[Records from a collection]
★ ★ ★ ★ ★

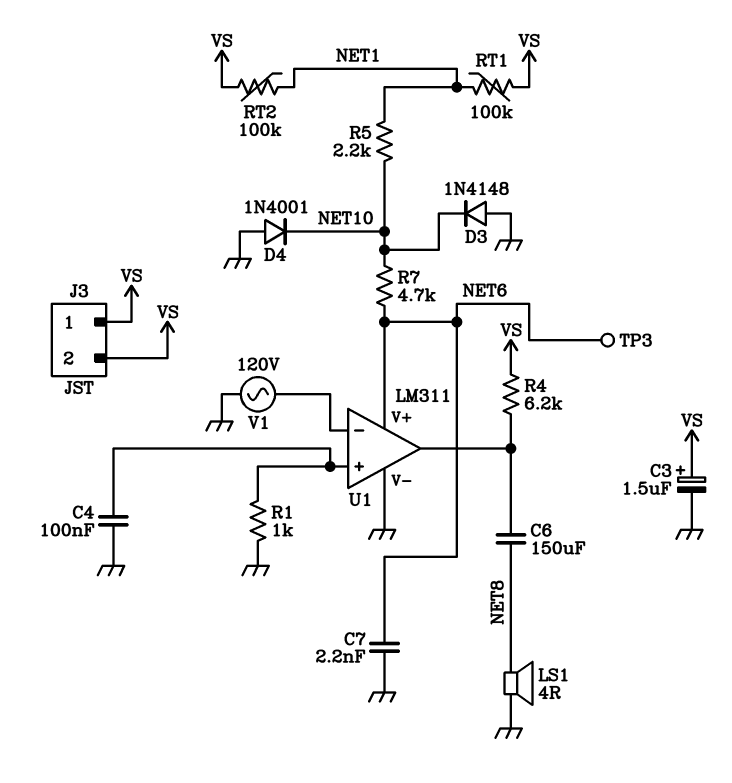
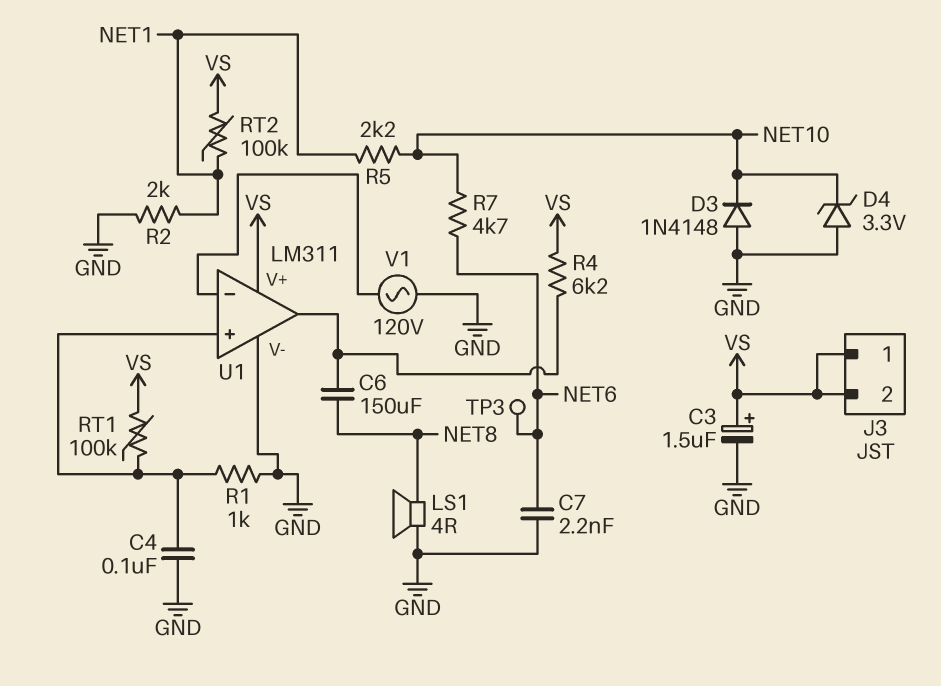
D4: diode 1N4001 (A GND, K NET10) -> zener 3.3V (A GND, K NET10)
R2: none -> 2k (GND, NET1)
RT1: 100k (NET1, VS) -> 100k (U1/in+, VS)
U1 pin V+: NET6 -> VS

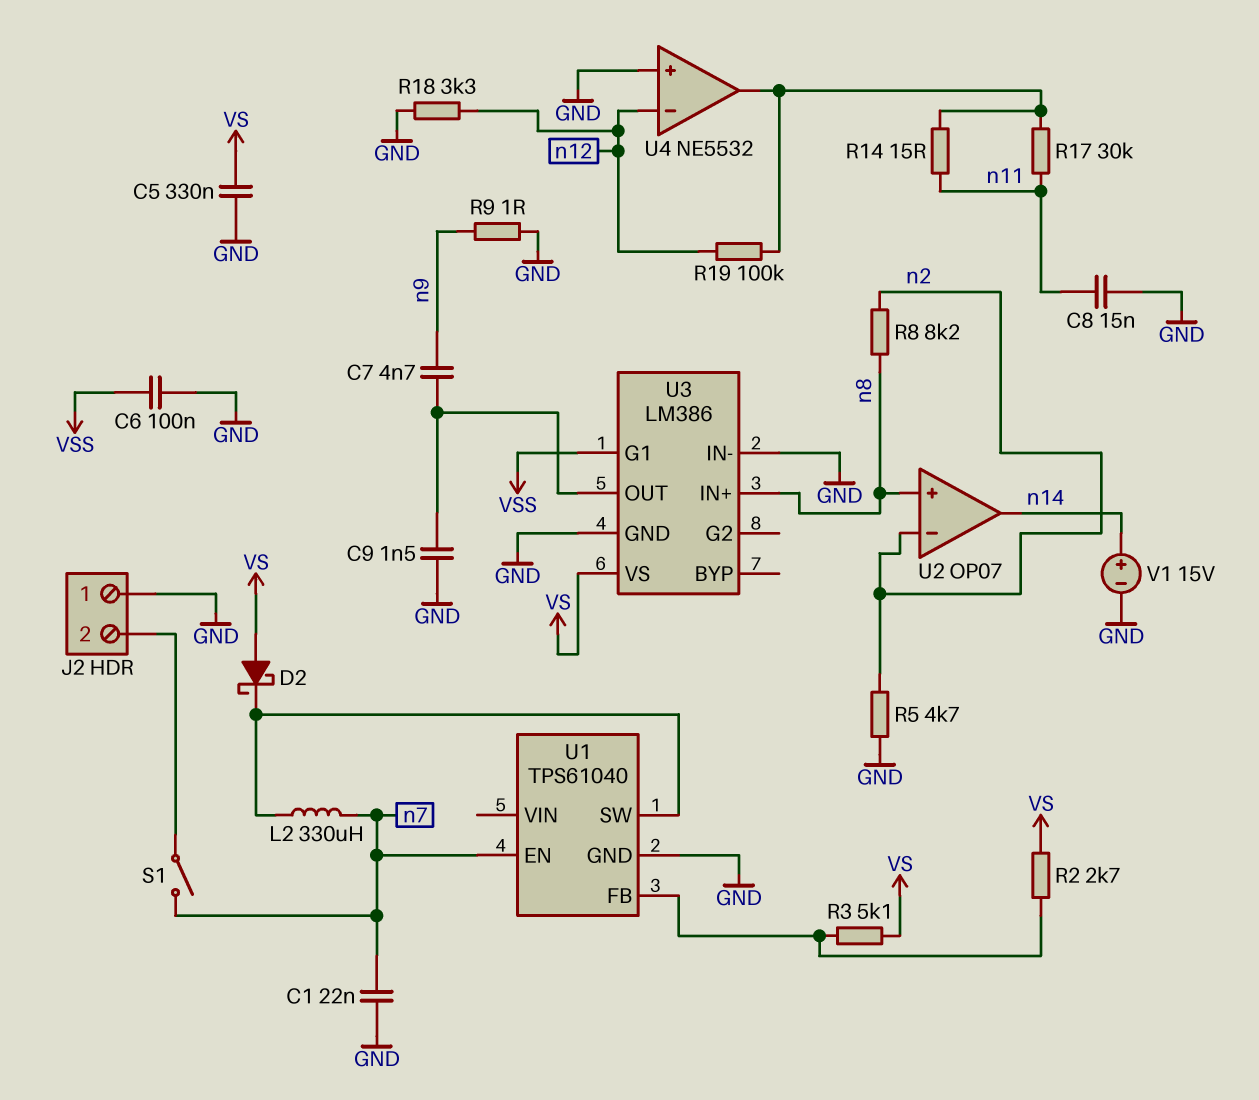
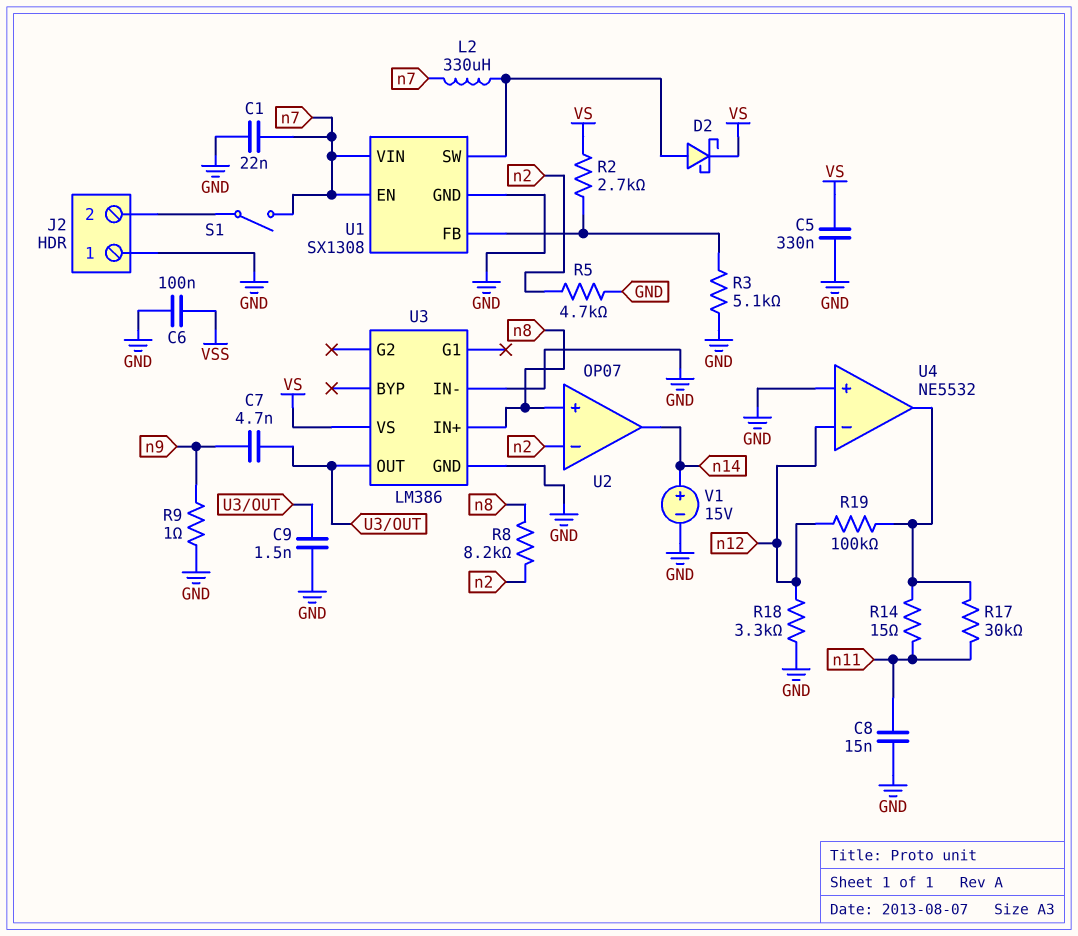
D2: schottky (A VS, K U1/SW) -> schottky (A U1/SW, K VS)
R3: 5.1k (U1/FB, VS) -> 5.1k (GND, U1/FB)
U1: TPS61040 -> SX1308
U1 pin VIN: none -> n7
U3 pin G1: VSS -> none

★ ★ ★ ★ ★

**Work required:** Check each line of the records for "none" and copy the ones that contain it.

**Answer to this problem:**
R2: none -> 2k (GND, NET1)
U1 pin VIN: none -> n7
U3 pin G1: VSS -> none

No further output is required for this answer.